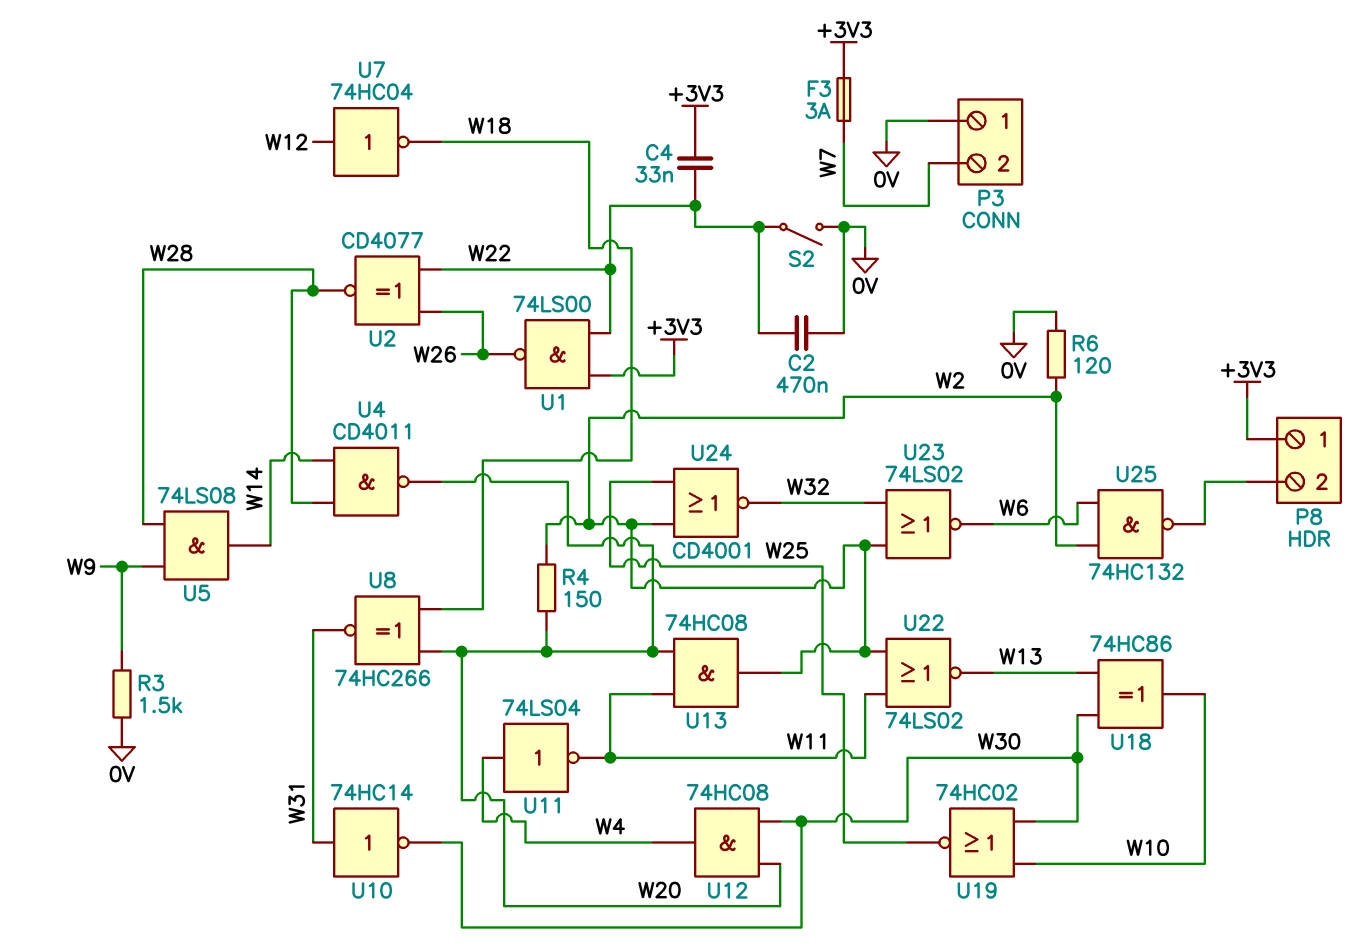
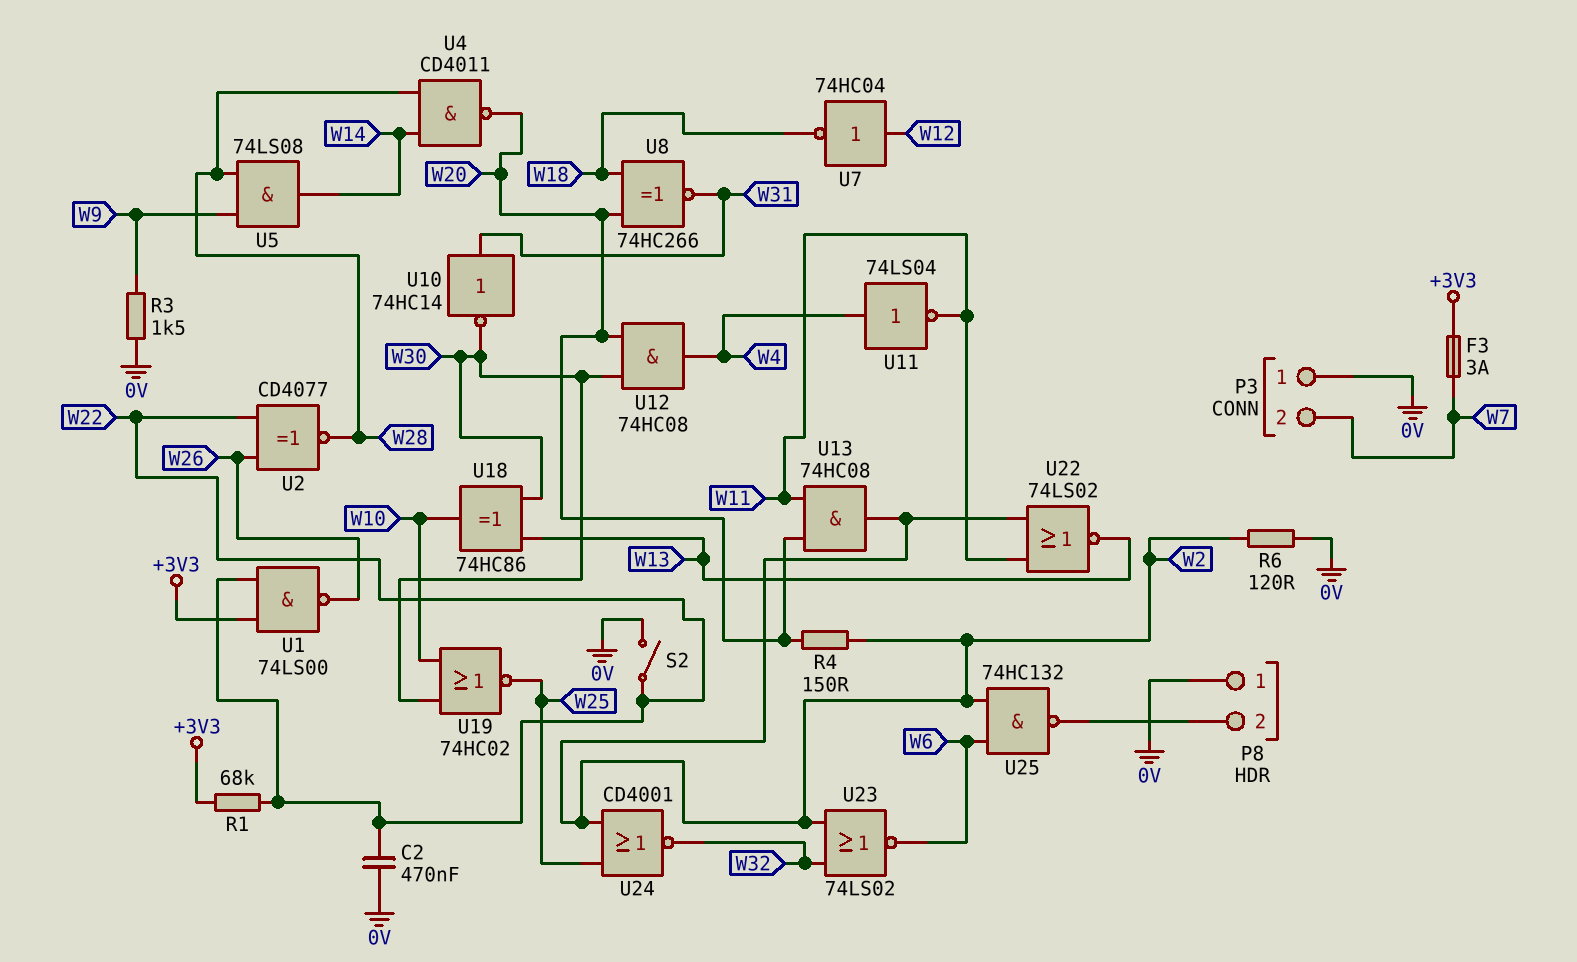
C4: 33nF (+3V3, W22) -> none
P8 pin 1: +3V3 -> 0V
R1: none -> 68k (+3V3, W22)

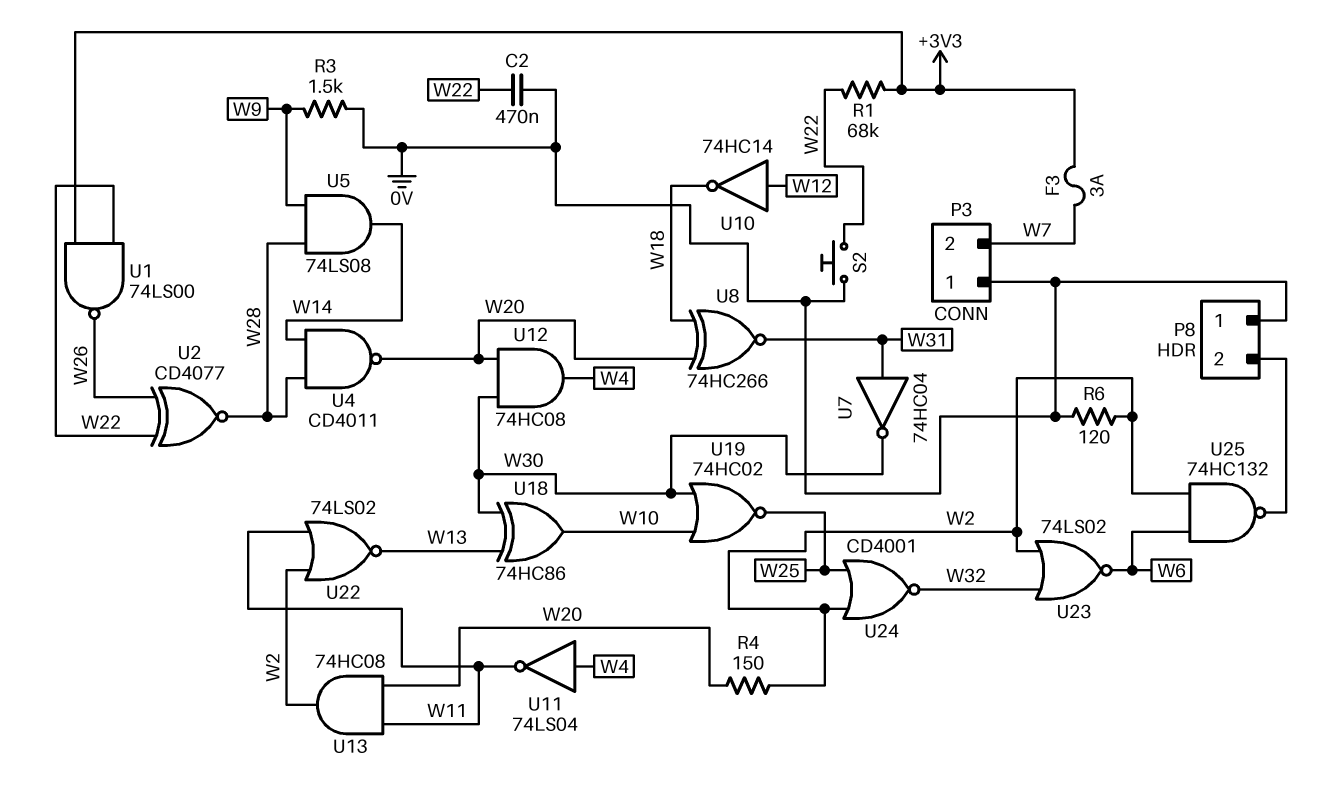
S2: switch (0V, W22) -> button (0V, W22)
U7: NOT 74HC04 (in W12, out W18) -> NOT 74HC04 (in W31, out W30)
U10: NOT 74HC14 (in W31, out W30) -> NOT 74HC14 (in W12, out W18)

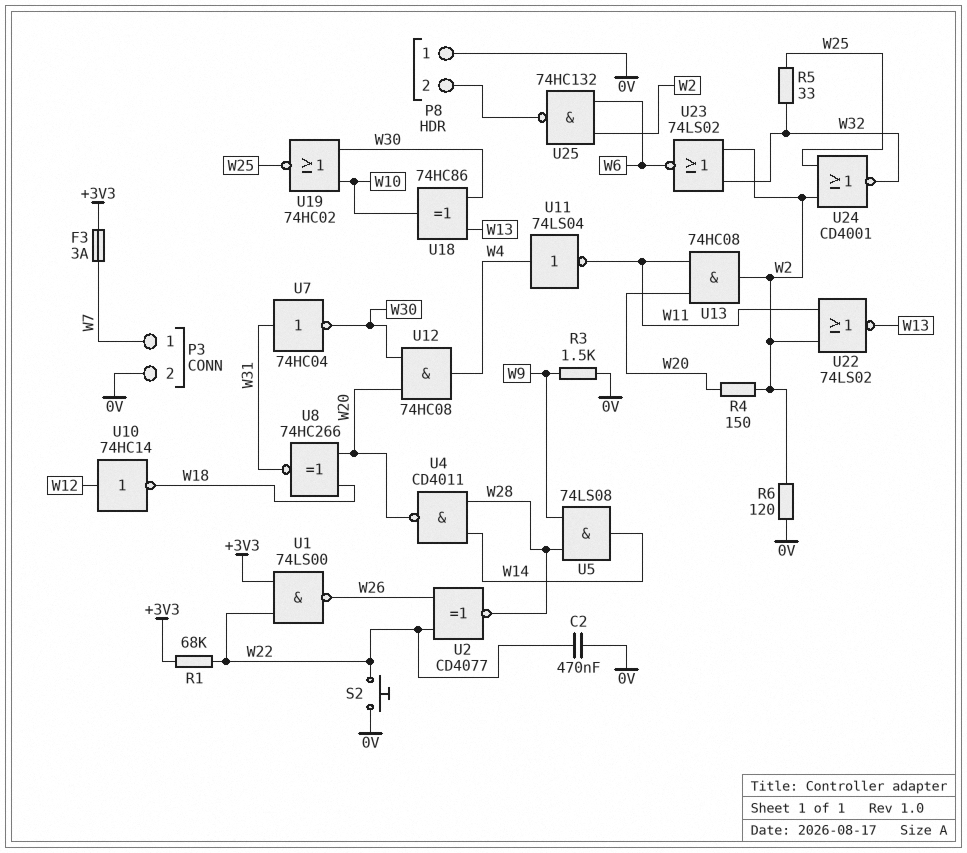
P3 pin 1: 0V -> W7
P3 pin 2: W7 -> 0V
R5: none -> 33 (W25, W32)

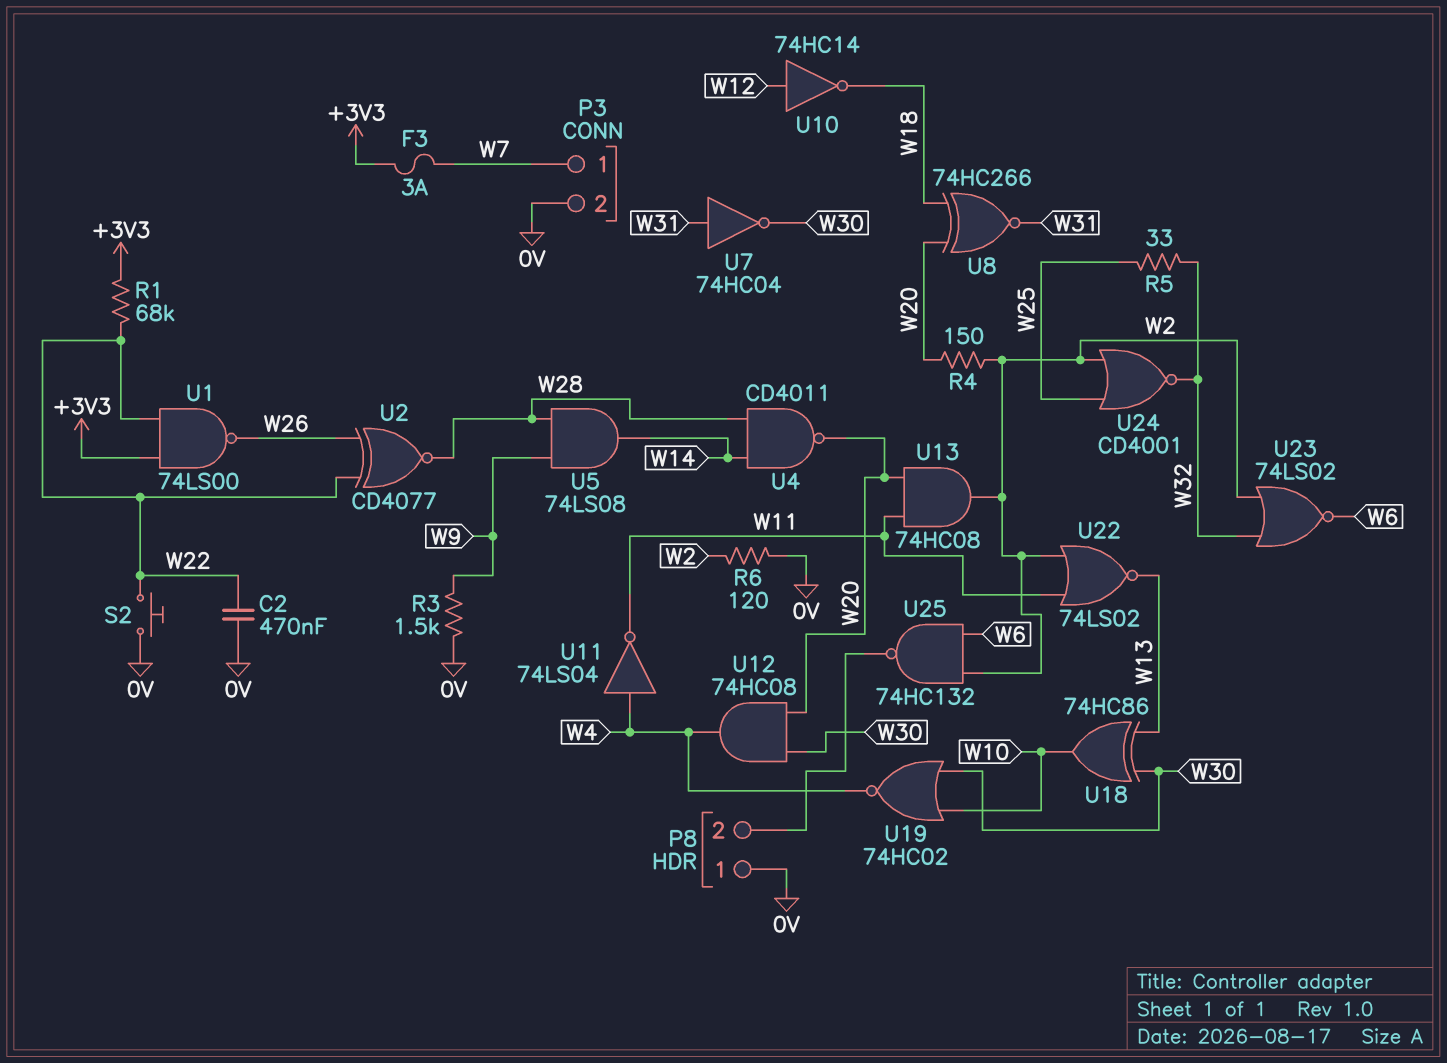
U19: NOR 74HC02 (in W10, in W30, out W25) -> NOR 74HC02 (in W10, in W30, out W4)

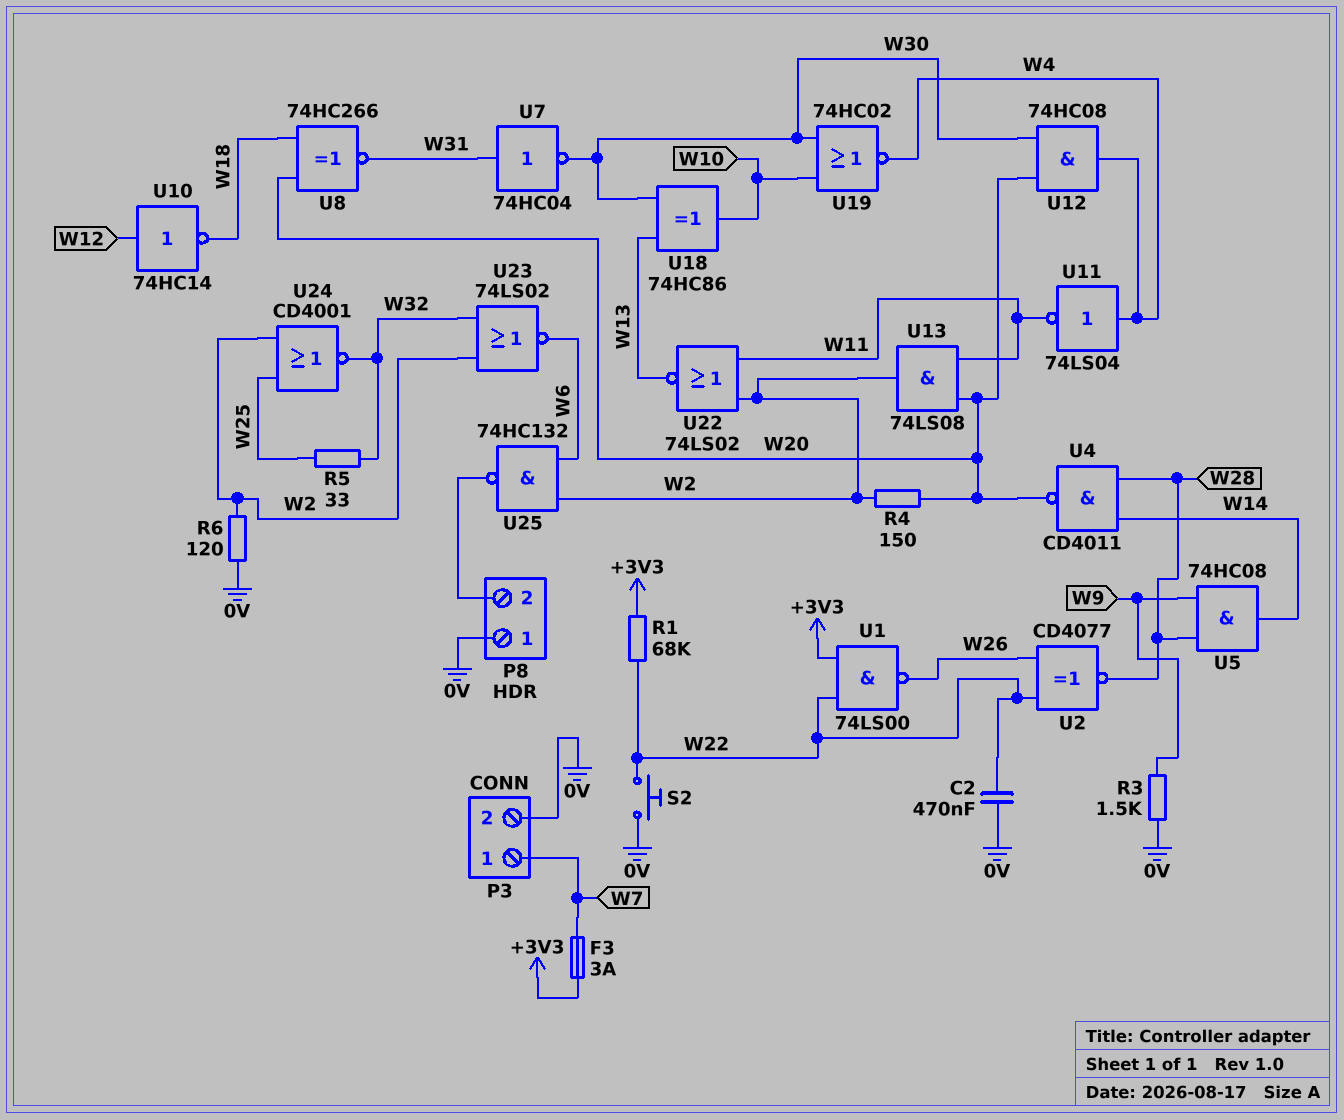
U5: AND 74LS08 (in W9, in W28, out W14) -> AND 74HC08 (in W9, in W28, out W14)
U13: AND 74HC08 (in W11, in W20, out W2) -> AND 74LS08 (in W11, in W20, out W2)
- - - - -
-- Activity --
Type the entries above out again exactly, with no pictures.

-- The completed task --
C4: 33nF (+3V3, W22) -> none
P8 pin 1: +3V3 -> 0V
R1: none -> 68k (+3V3, W22)

S2: switch (0V, W22) -> button (0V, W22)
U7: NOT 74HC04 (in W12, out W18) -> NOT 74HC04 (in W31, out W30)
U10: NOT 74HC14 (in W31, out W30) -> NOT 74HC14 (in W12, out W18)

P3 pin 1: 0V -> W7
P3 pin 2: W7 -> 0V
R5: none -> 33 (W25, W32)

U19: NOR 74HC02 (in W10, in W30, out W25) -> NOR 74HC02 (in W10, in W30, out W4)

U5: AND 74LS08 (in W9, in W28, out W14) -> AND 74HC08 (in W9, in W28, out W14)
U13: AND 74HC08 (in W11, in W20, out W2) -> AND 74LS08 (in W11, in W20, out W2)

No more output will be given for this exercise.